Object state change records:

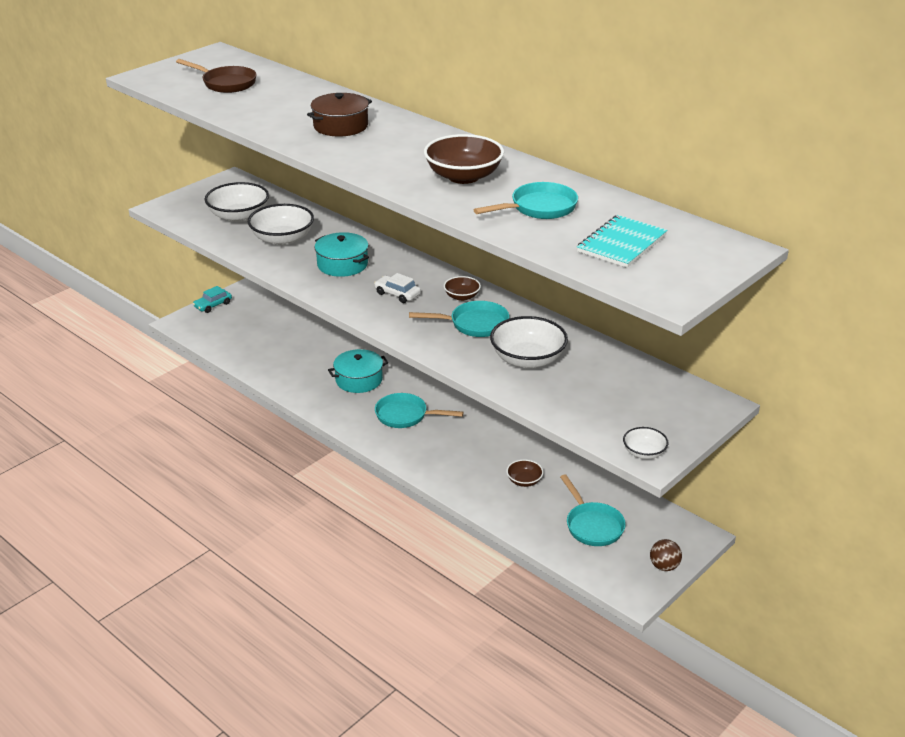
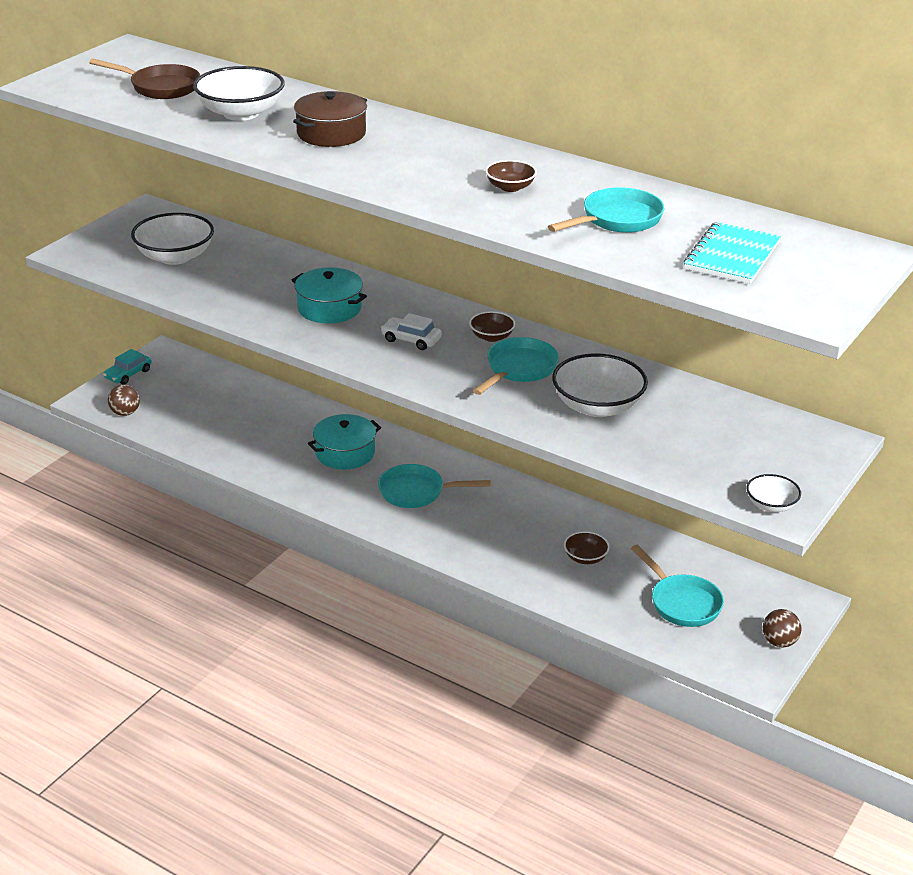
camera: 10 degrees left, 0 degrees up
(202, 334) = (125, 413): none -> brown ball
(282, 239) = (242, 282): white bowl -> white bowl (241, 113)
(463, 176) = (510, 187): brown bowl -> brown bowl, size x0.52
(474, 324) = (518, 369): turquoise pan -> turquoise pan turned 45 degrees counterclockwise

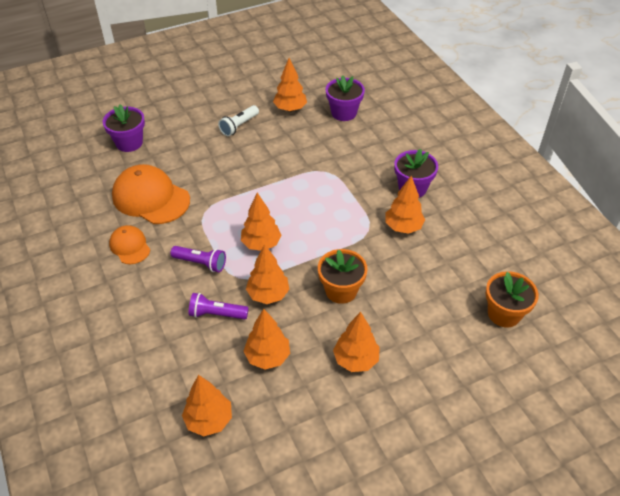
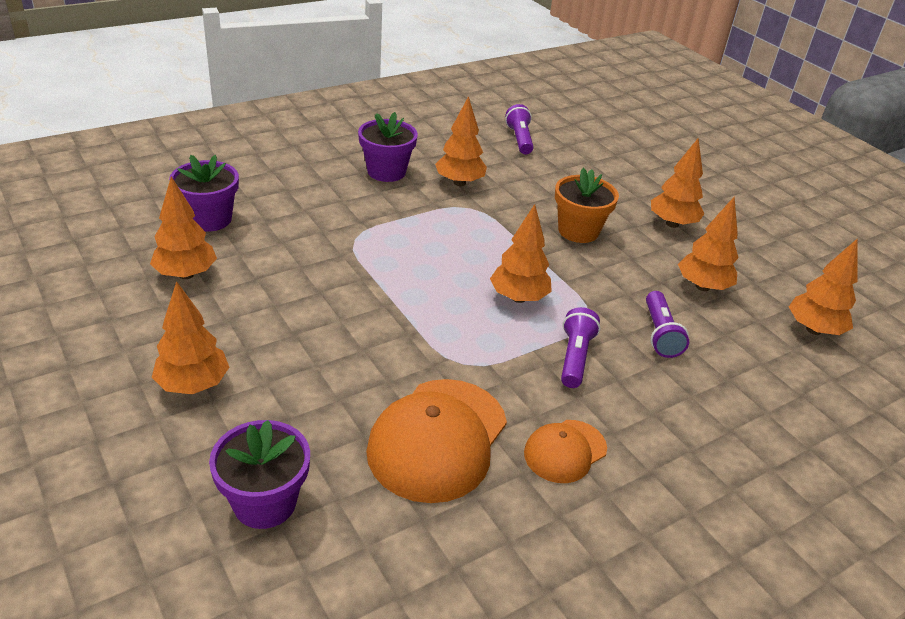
camera: 100 degrees left, 10 degrees down
(239, 126) = (227, 335): white flashlight -> none
(268, 294) = (608, 289): orange tree -> orange tree (193, 385)
(485, 274) = (519, 139): none -> purple flashlight
(504, 313) = (570, 135): orange flower pot -> none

▶ [How to complete this task]: Leaving out any images, restate every record word for word.

▶ [Written solution]:
camera: 10 degrees left, 0 degrees up
(202, 334) = (125, 413): none -> brown ball
(282, 239) = (242, 282): white bowl -> white bowl (241, 113)
(463, 176) = (510, 187): brown bowl -> brown bowl, size x0.52
(474, 324) = (518, 369): turquoise pan -> turquoise pan turned 45 degrees counterclockwise

camera: 100 degrees left, 10 degrees down
(239, 126) = (227, 335): white flashlight -> none
(268, 294) = (608, 289): orange tree -> orange tree (193, 385)
(485, 274) = (519, 139): none -> purple flashlight
(504, 313) = (570, 135): orange flower pot -> none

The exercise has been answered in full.